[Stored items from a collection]
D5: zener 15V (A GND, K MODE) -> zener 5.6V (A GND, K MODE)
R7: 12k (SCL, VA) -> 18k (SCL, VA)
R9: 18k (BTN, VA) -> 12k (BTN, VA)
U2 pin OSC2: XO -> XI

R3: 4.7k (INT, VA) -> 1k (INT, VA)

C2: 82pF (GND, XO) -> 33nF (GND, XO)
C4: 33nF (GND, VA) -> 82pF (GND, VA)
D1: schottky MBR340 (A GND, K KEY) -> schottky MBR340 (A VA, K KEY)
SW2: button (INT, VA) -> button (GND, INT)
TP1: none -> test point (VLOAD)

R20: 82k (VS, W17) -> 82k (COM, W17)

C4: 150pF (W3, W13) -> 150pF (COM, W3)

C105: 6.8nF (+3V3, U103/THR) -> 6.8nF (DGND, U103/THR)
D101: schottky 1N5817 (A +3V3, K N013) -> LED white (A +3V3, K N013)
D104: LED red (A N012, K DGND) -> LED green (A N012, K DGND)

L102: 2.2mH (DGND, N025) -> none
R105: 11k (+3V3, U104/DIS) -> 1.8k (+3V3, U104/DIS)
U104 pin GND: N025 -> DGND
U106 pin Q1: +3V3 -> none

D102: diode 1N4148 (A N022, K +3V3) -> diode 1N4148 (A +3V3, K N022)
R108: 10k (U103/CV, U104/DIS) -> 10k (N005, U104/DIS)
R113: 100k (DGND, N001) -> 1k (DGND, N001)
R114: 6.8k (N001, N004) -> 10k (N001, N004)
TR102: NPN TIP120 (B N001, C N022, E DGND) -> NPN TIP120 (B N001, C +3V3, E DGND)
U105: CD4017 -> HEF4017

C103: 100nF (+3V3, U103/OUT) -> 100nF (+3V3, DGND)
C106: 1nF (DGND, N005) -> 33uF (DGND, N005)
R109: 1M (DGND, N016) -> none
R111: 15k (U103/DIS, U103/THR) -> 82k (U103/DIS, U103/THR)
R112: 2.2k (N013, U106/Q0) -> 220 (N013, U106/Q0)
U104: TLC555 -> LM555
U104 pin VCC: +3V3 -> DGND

▸ **EXERCISE DIRECTIONS**:
Could you retype all of the entries exactly, leaving none out?

▸ **ANSWER SECTION**:
D5: zener 15V (A GND, K MODE) -> zener 5.6V (A GND, K MODE)
R7: 12k (SCL, VA) -> 18k (SCL, VA)
R9: 18k (BTN, VA) -> 12k (BTN, VA)
U2 pin OSC2: XO -> XI

R3: 4.7k (INT, VA) -> 1k (INT, VA)

C2: 82pF (GND, XO) -> 33nF (GND, XO)
C4: 33nF (GND, VA) -> 82pF (GND, VA)
D1: schottky MBR340 (A GND, K KEY) -> schottky MBR340 (A VA, K KEY)
SW2: button (INT, VA) -> button (GND, INT)
TP1: none -> test point (VLOAD)

R20: 82k (VS, W17) -> 82k (COM, W17)

C4: 150pF (W3, W13) -> 150pF (COM, W3)

C105: 6.8nF (+3V3, U103/THR) -> 6.8nF (DGND, U103/THR)
D101: schottky 1N5817 (A +3V3, K N013) -> LED white (A +3V3, K N013)
D104: LED red (A N012, K DGND) -> LED green (A N012, K DGND)

L102: 2.2mH (DGND, N025) -> none
R105: 11k (+3V3, U104/DIS) -> 1.8k (+3V3, U104/DIS)
U104 pin GND: N025 -> DGND
U106 pin Q1: +3V3 -> none

D102: diode 1N4148 (A N022, K +3V3) -> diode 1N4148 (A +3V3, K N022)
R108: 10k (U103/CV, U104/DIS) -> 10k (N005, U104/DIS)
R113: 100k (DGND, N001) -> 1k (DGND, N001)
R114: 6.8k (N001, N004) -> 10k (N001, N004)
TR102: NPN TIP120 (B N001, C N022, E DGND) -> NPN TIP120 (B N001, C +3V3, E DGND)
U105: CD4017 -> HEF4017

C103: 100nF (+3V3, U103/OUT) -> 100nF (+3V3, DGND)
C106: 1nF (DGND, N005) -> 33uF (DGND, N005)
R109: 1M (DGND, N016) -> none
R111: 15k (U103/DIS, U103/THR) -> 82k (U103/DIS, U103/THR)
R112: 2.2k (N013, U106/Q0) -> 220 (N013, U106/Q0)
U104: TLC555 -> LM555
U104 pin VCC: +3V3 -> DGND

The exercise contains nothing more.